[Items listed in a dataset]
• • •

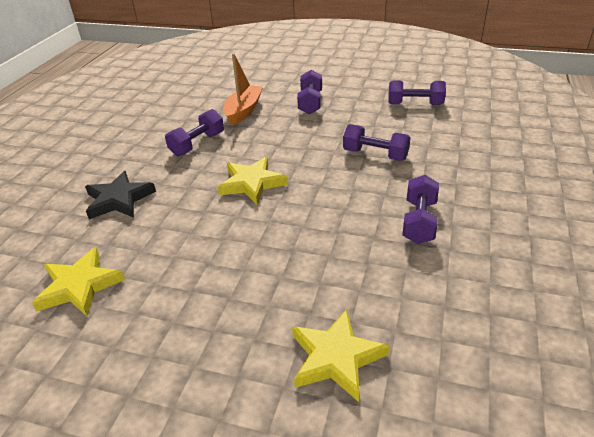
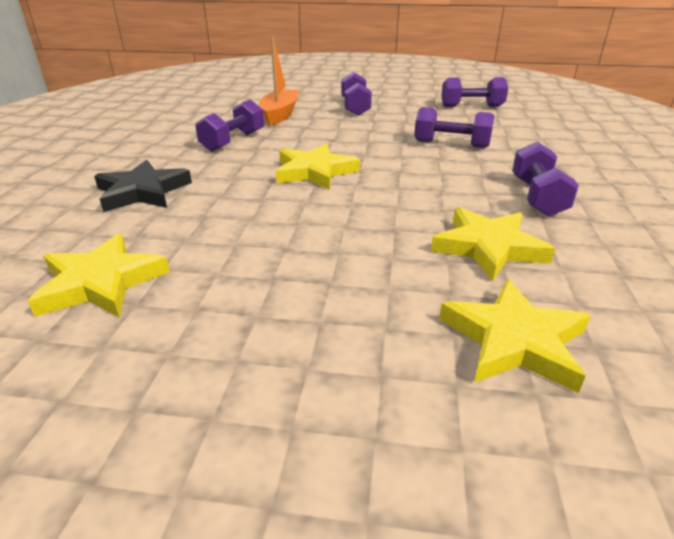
camera: 10 degrees left, 5 degrees down
(355, 272) = (488, 247): none -> yellow star

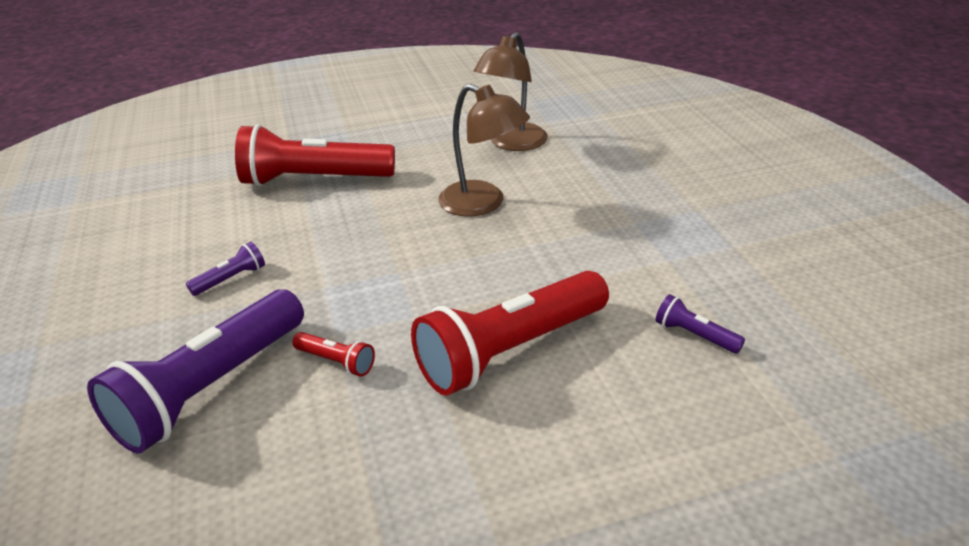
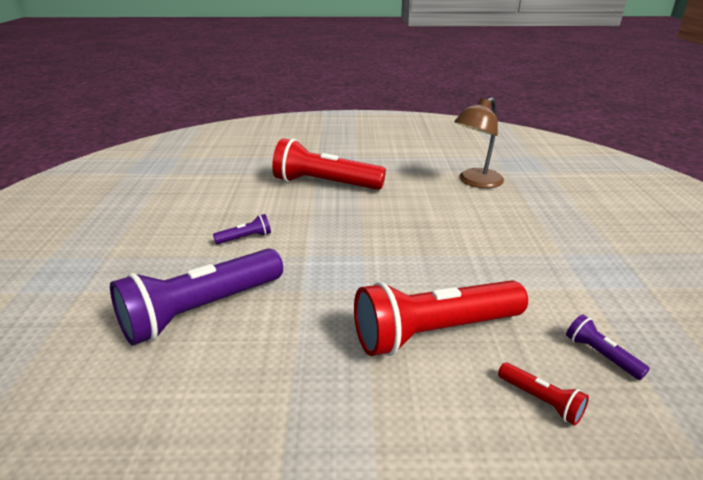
camera: 15 degrees right, 5 degrees down
(336, 362) = (296, 311): red flashlight -> red flashlight (541, 400)
(483, 204) = (441, 219): brown lamp -> none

• • •

Task
Which lines in the records above contain the word "degrees"? Return each of them.

Answer section
camera: 10 degrees left, 5 degrees down
camera: 15 degrees right, 5 degrees down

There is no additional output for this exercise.